#### Goal:
Please count the lines in the records below that contain the string "LilyPond" with the same capitalization, and reply with the number alone.

___ Supplied material ___

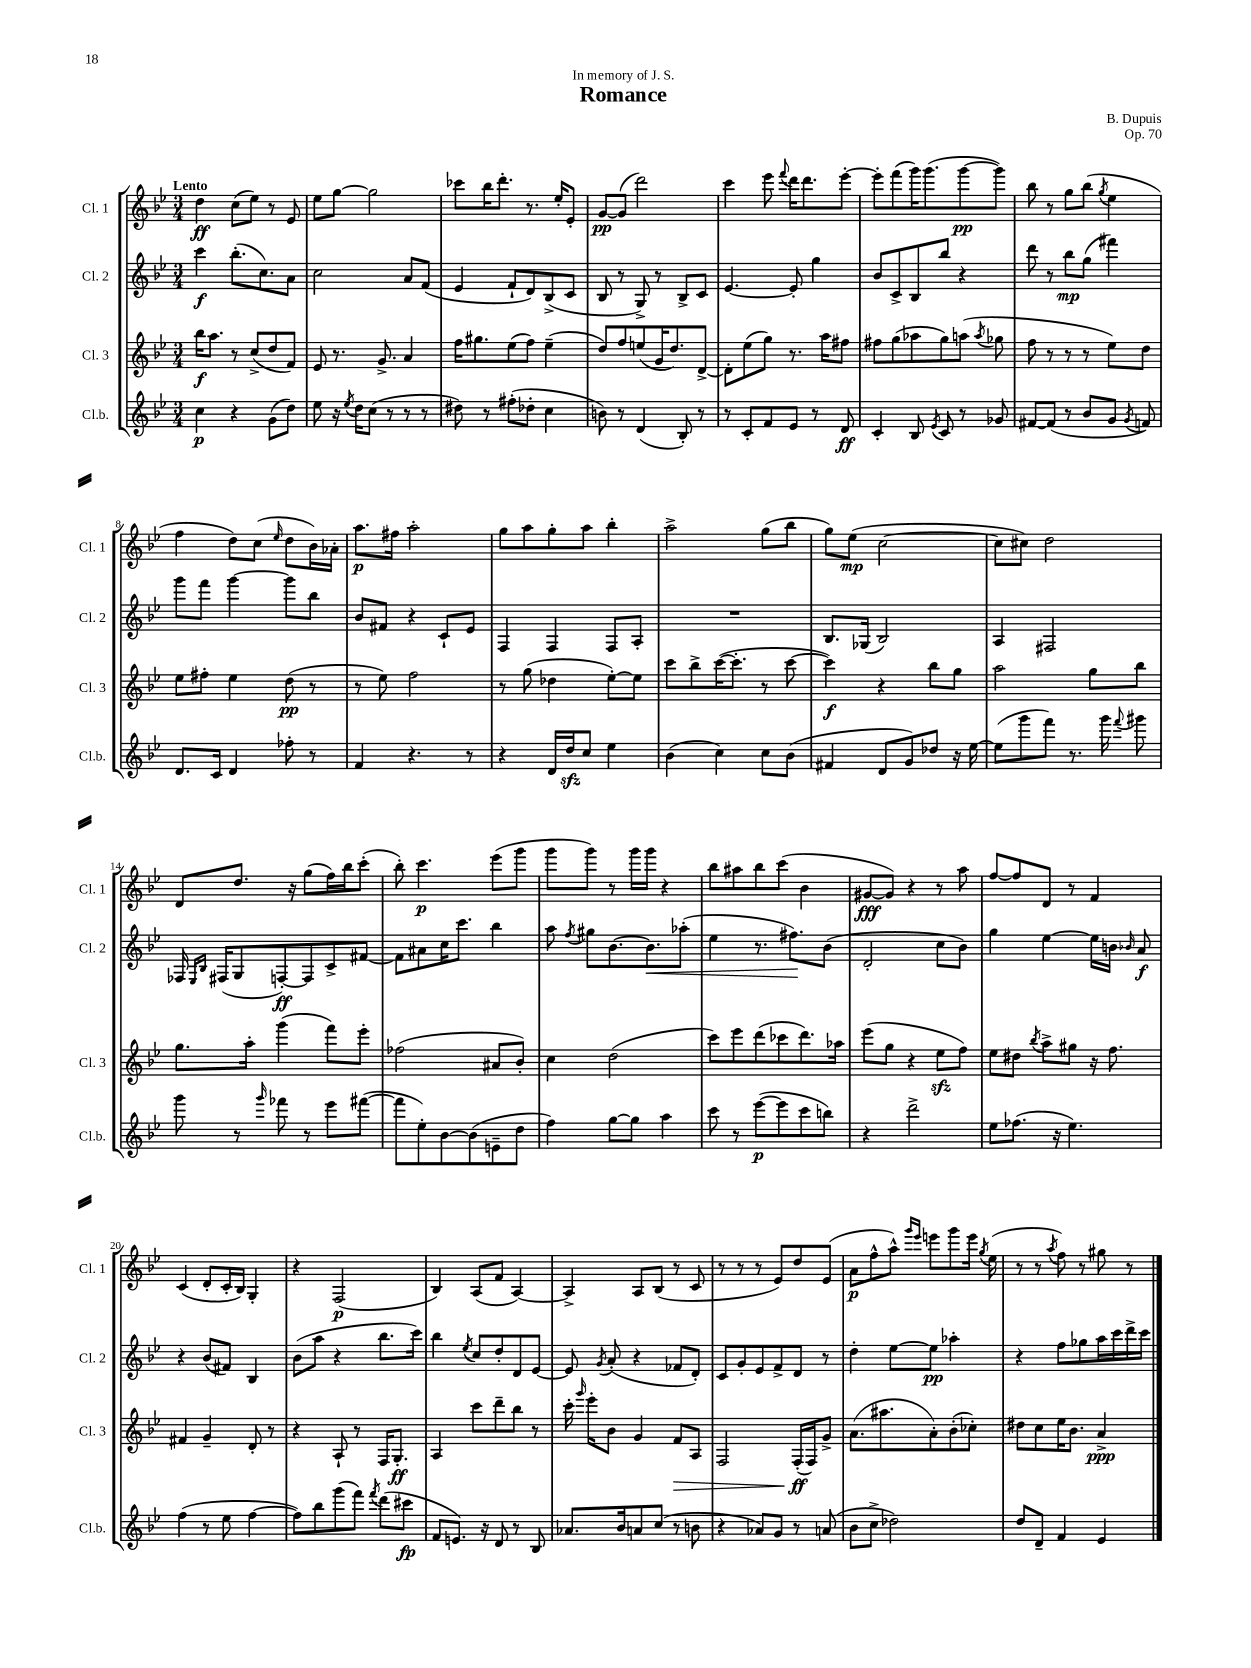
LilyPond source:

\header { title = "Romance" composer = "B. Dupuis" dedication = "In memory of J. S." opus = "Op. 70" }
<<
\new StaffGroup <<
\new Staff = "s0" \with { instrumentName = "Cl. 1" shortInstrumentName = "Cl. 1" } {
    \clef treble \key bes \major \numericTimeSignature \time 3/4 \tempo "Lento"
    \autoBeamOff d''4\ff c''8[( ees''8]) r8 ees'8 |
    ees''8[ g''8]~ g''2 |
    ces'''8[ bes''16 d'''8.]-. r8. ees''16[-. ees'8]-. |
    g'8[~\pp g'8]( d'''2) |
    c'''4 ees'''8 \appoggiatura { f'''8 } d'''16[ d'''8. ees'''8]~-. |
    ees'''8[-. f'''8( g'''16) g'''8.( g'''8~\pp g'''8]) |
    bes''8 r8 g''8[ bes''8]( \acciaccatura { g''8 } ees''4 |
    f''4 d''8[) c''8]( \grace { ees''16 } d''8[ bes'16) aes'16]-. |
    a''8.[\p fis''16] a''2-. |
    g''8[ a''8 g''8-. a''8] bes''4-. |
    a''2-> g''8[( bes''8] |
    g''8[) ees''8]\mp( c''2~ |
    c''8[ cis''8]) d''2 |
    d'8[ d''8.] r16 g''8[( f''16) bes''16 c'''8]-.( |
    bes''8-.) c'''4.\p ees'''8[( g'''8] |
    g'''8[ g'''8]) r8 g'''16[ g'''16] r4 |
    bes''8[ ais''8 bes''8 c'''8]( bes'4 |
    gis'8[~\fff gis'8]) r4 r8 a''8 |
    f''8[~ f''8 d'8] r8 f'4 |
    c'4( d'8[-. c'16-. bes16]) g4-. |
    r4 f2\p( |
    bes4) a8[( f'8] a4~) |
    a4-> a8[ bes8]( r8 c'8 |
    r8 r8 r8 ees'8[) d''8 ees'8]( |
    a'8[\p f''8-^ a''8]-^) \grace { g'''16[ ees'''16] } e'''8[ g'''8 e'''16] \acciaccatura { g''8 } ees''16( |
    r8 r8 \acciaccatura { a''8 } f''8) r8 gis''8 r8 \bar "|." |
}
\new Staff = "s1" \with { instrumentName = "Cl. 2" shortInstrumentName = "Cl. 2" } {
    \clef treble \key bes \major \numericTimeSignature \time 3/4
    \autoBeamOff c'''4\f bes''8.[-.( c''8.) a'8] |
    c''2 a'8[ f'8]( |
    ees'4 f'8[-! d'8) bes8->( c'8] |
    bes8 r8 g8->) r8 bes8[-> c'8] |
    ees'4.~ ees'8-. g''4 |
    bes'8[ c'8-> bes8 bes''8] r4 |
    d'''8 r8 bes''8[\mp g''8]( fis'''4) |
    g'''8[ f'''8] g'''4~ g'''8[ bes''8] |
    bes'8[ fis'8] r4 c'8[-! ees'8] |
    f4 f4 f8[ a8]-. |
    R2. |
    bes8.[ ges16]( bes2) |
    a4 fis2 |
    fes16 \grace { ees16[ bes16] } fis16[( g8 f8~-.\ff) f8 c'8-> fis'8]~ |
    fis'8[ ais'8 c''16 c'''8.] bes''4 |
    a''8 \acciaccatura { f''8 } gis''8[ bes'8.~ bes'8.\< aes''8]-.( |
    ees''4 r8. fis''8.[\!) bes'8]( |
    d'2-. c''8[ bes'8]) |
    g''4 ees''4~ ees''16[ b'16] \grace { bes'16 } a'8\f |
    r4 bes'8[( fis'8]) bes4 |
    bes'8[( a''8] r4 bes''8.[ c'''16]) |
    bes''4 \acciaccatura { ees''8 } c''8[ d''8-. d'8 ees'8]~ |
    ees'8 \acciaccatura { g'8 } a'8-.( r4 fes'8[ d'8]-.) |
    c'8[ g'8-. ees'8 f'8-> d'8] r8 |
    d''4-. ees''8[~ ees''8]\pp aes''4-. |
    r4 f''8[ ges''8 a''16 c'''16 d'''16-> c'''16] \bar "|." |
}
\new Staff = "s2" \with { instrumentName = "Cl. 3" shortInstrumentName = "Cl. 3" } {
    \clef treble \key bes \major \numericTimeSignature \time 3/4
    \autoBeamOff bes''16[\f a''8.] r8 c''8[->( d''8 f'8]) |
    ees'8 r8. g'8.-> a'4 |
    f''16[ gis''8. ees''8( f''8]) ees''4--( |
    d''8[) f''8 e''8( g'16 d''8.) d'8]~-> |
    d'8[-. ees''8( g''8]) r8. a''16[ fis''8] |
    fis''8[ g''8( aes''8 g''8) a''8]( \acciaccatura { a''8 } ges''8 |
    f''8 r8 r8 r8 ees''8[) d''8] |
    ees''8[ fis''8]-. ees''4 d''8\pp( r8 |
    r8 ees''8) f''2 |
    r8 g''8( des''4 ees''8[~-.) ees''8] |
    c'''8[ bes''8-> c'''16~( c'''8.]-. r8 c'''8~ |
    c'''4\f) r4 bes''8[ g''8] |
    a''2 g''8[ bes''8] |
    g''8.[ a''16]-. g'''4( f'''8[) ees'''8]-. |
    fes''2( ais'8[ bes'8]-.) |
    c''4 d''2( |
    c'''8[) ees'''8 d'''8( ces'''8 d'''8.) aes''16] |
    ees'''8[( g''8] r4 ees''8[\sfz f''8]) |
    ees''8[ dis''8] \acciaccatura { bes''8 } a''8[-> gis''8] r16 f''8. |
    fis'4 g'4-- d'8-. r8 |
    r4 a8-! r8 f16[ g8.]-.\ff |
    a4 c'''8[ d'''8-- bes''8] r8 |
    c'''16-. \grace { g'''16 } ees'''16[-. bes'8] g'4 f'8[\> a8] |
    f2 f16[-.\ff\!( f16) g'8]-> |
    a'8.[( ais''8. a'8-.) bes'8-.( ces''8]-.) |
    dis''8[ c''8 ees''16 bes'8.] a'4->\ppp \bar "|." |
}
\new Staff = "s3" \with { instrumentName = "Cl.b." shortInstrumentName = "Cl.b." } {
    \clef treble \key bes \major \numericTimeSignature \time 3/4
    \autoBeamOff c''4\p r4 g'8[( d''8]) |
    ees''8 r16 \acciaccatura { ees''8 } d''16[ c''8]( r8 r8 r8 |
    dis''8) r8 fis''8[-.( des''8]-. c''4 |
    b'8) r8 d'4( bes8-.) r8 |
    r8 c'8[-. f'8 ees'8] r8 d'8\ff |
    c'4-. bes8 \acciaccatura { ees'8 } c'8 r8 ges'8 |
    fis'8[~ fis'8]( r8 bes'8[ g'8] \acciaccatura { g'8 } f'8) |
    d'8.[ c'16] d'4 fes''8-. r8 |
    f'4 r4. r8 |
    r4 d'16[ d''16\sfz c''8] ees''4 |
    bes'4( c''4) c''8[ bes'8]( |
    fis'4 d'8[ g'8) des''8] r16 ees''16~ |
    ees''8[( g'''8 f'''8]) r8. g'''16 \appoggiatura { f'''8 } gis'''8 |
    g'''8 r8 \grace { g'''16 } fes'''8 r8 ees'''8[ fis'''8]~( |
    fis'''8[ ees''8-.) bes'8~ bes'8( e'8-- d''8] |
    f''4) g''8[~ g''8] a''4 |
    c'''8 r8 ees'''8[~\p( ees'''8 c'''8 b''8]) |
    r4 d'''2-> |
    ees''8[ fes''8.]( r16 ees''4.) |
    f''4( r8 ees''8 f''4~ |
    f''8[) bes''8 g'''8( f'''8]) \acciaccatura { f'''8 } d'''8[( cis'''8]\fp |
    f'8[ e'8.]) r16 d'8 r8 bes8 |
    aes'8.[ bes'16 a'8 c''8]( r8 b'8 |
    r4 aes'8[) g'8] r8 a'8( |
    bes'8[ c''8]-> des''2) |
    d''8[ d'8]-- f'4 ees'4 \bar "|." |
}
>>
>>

___
___ Supplied material ___

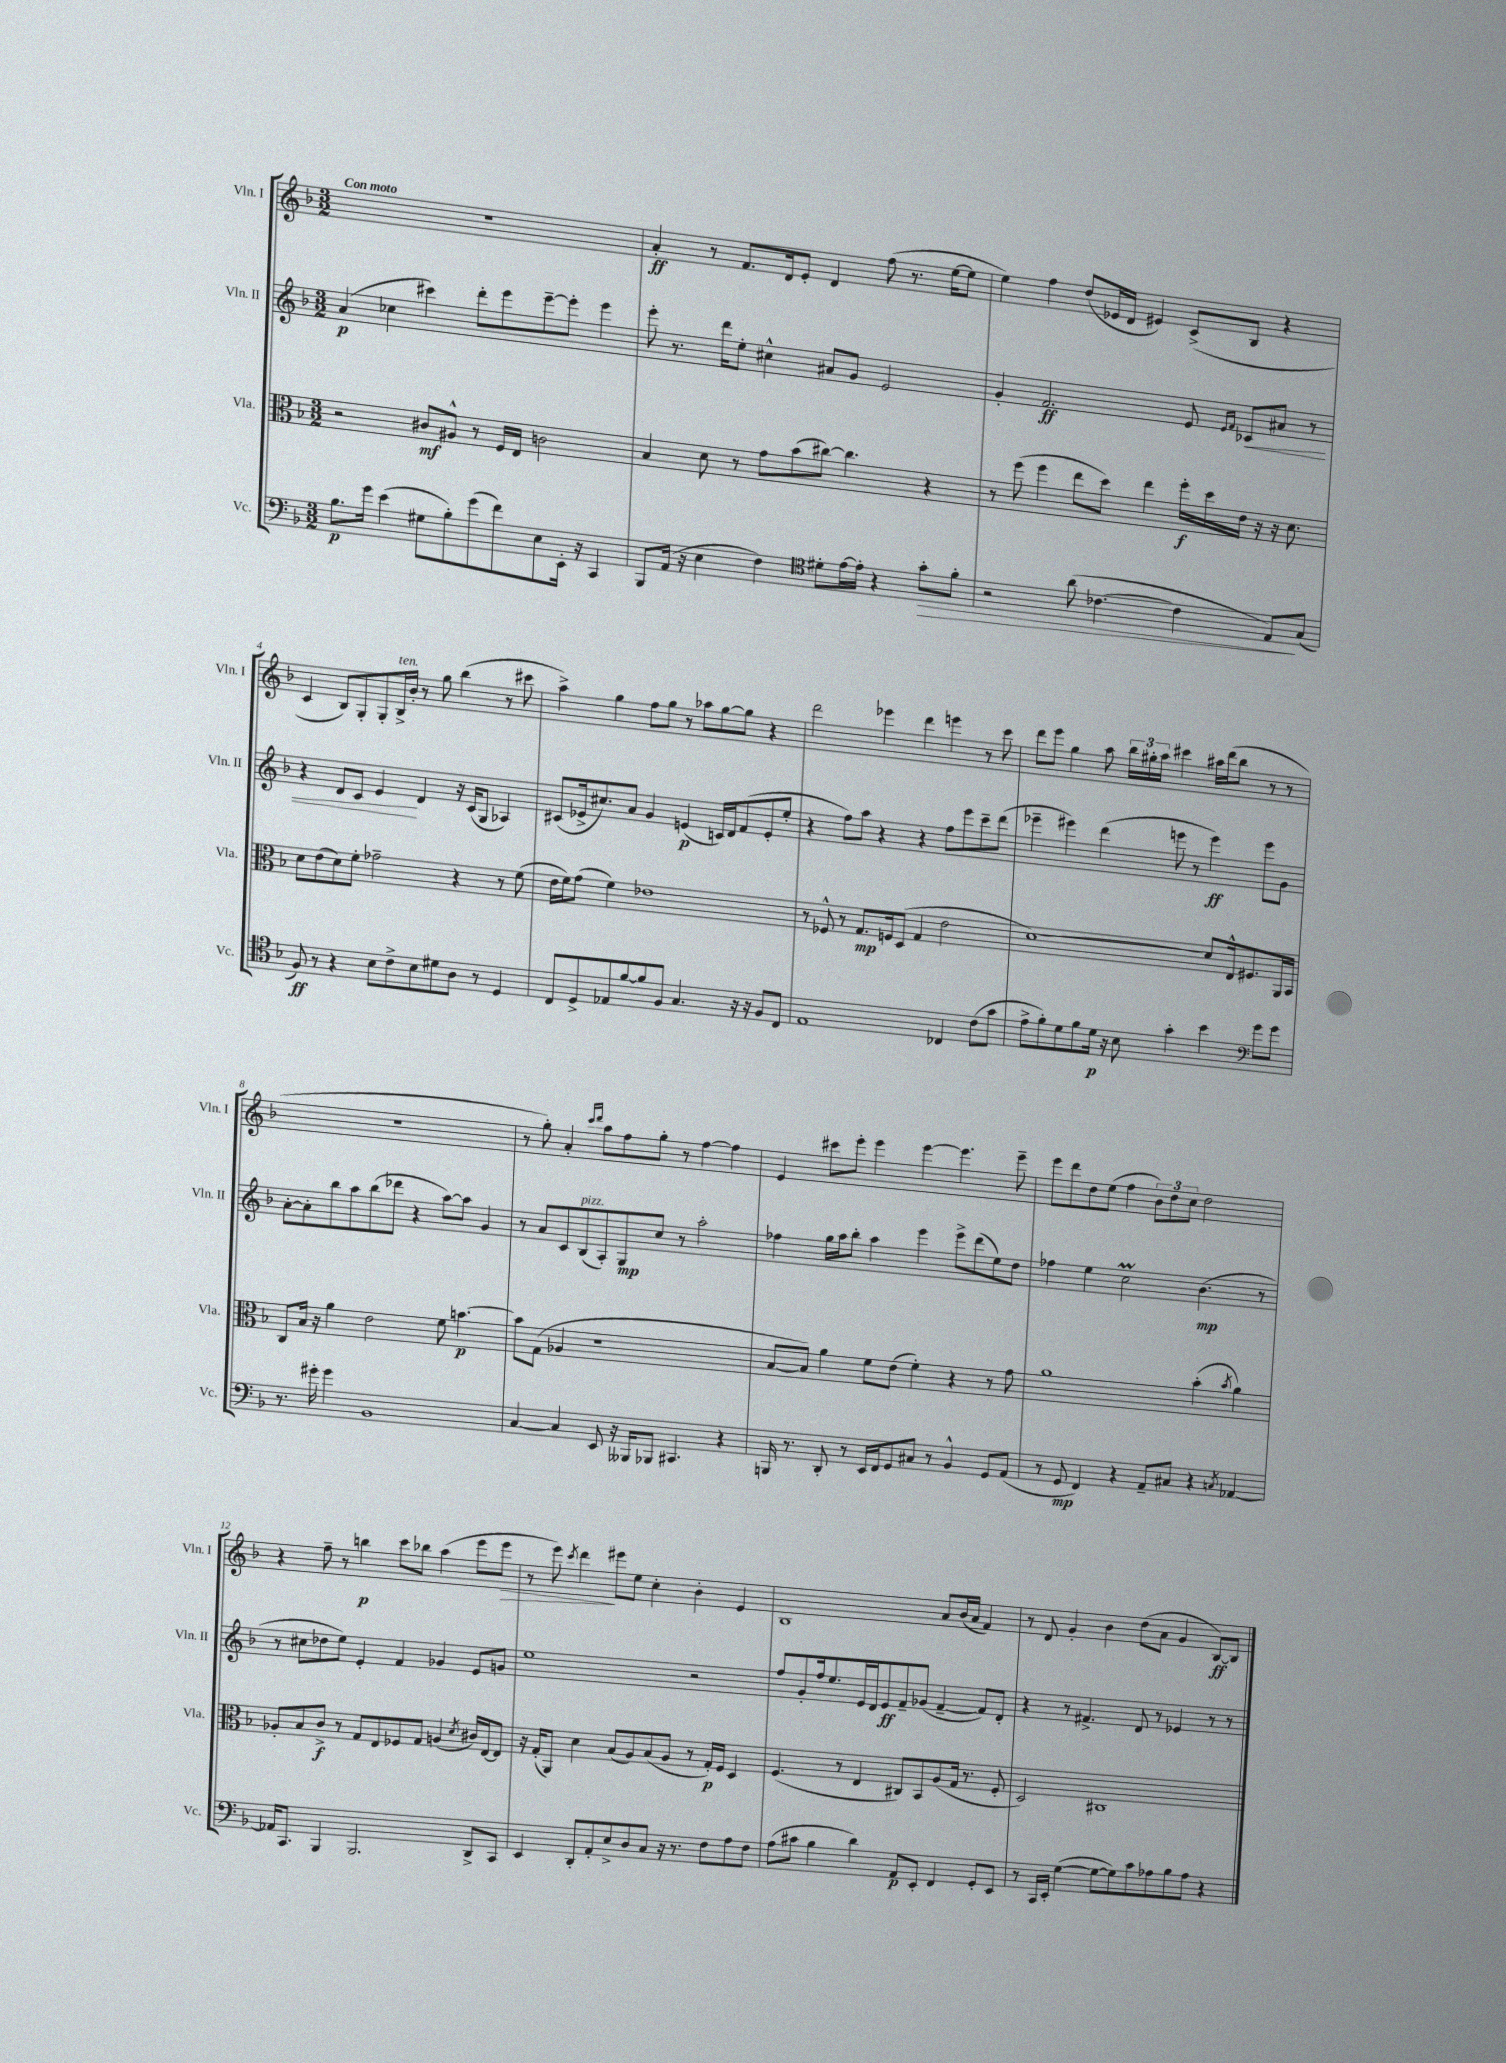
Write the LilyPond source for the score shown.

___
___ Supplied material ___

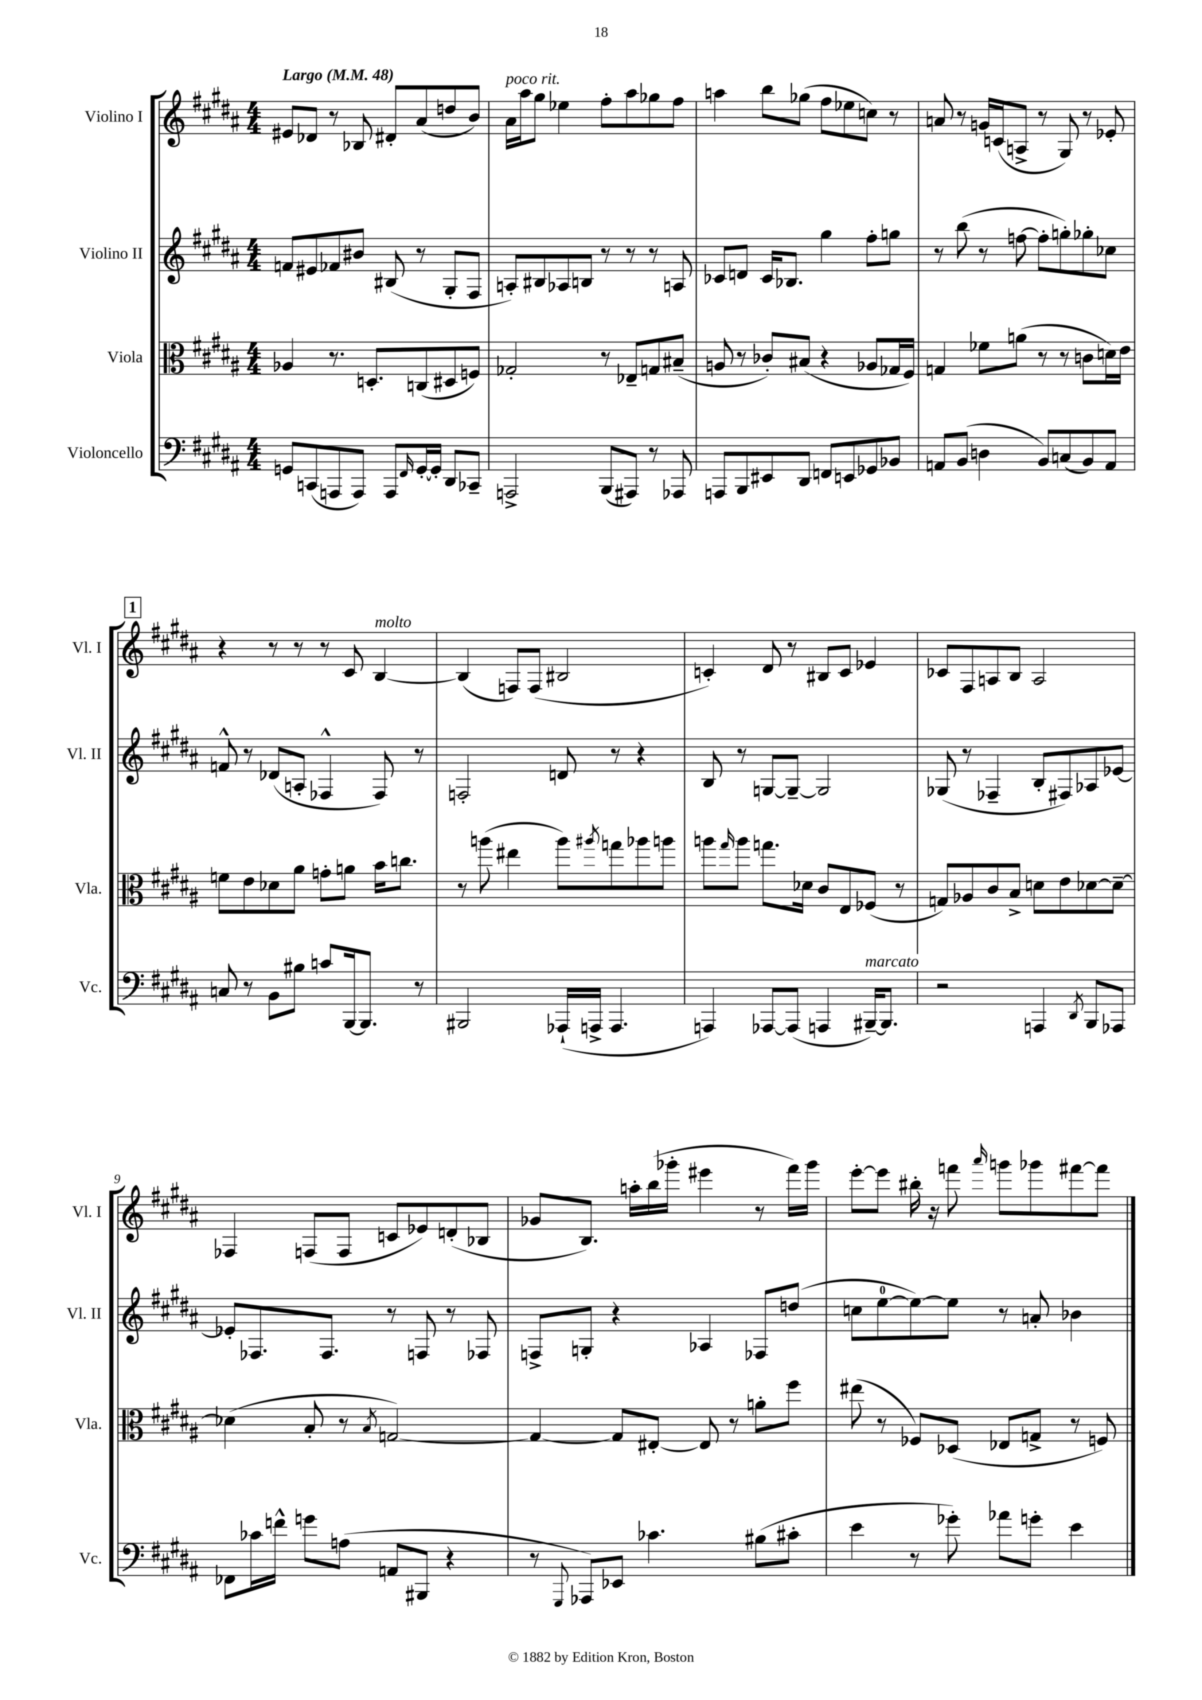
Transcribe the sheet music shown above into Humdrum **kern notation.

___

#### Result of this task:
2